━━━━━ Data for analysis ━━━━━
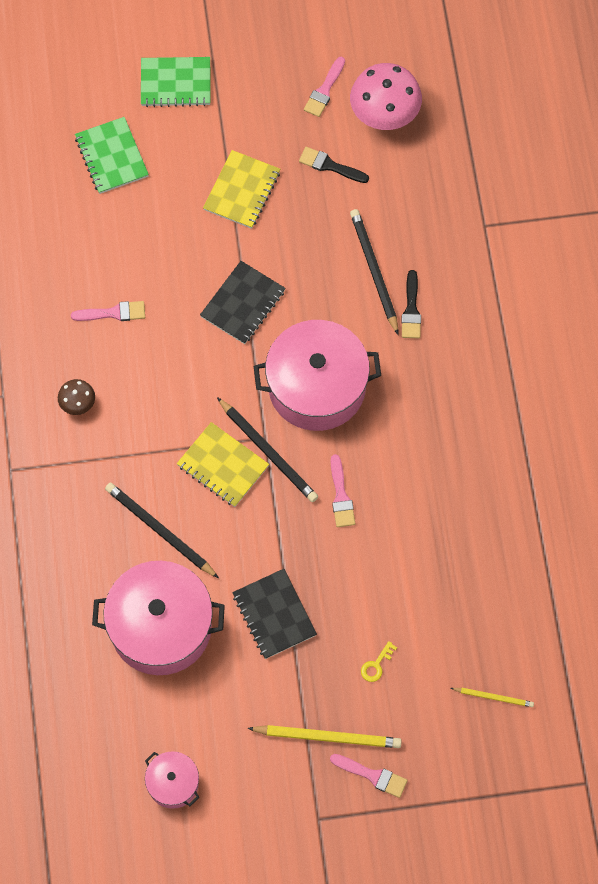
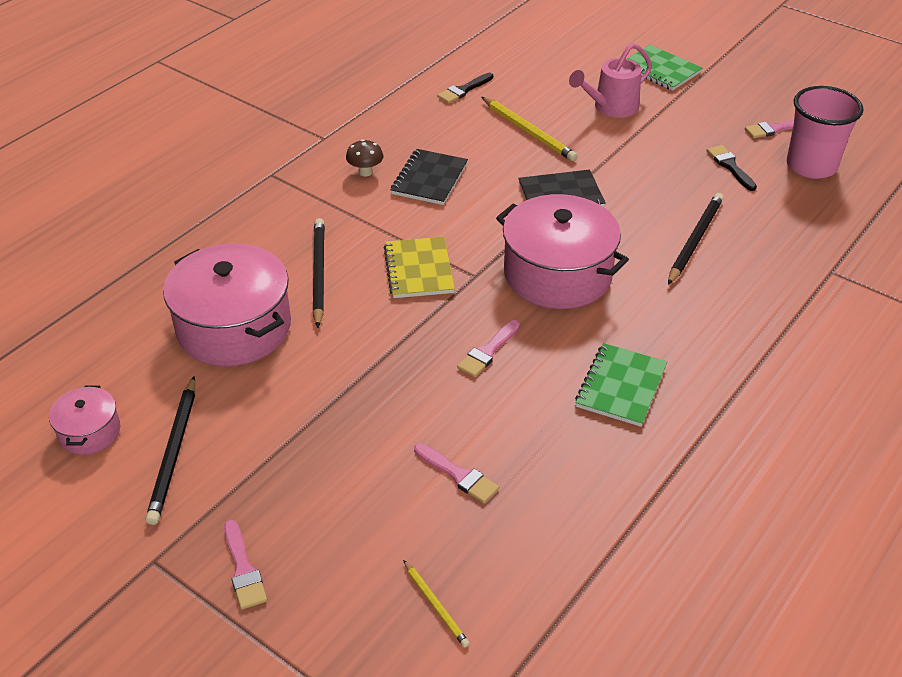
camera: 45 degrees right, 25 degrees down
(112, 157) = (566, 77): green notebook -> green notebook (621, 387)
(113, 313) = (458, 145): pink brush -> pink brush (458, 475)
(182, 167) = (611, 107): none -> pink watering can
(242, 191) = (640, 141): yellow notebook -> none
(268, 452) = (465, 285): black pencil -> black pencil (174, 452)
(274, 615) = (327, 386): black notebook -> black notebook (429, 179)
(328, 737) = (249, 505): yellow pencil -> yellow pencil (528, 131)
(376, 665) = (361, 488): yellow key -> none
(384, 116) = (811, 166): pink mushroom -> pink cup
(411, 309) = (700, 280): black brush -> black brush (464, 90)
━━━━━
■ What is expected ■
The reply should consist only of the line containing "(376, 665) = (361, 488): yellow key -> none" and all lines after it in the listing above, reproduced exactly.

■ The completed task ■
(376, 665) = (361, 488): yellow key -> none
(384, 116) = (811, 166): pink mushroom -> pink cup
(411, 309) = (700, 280): black brush -> black brush (464, 90)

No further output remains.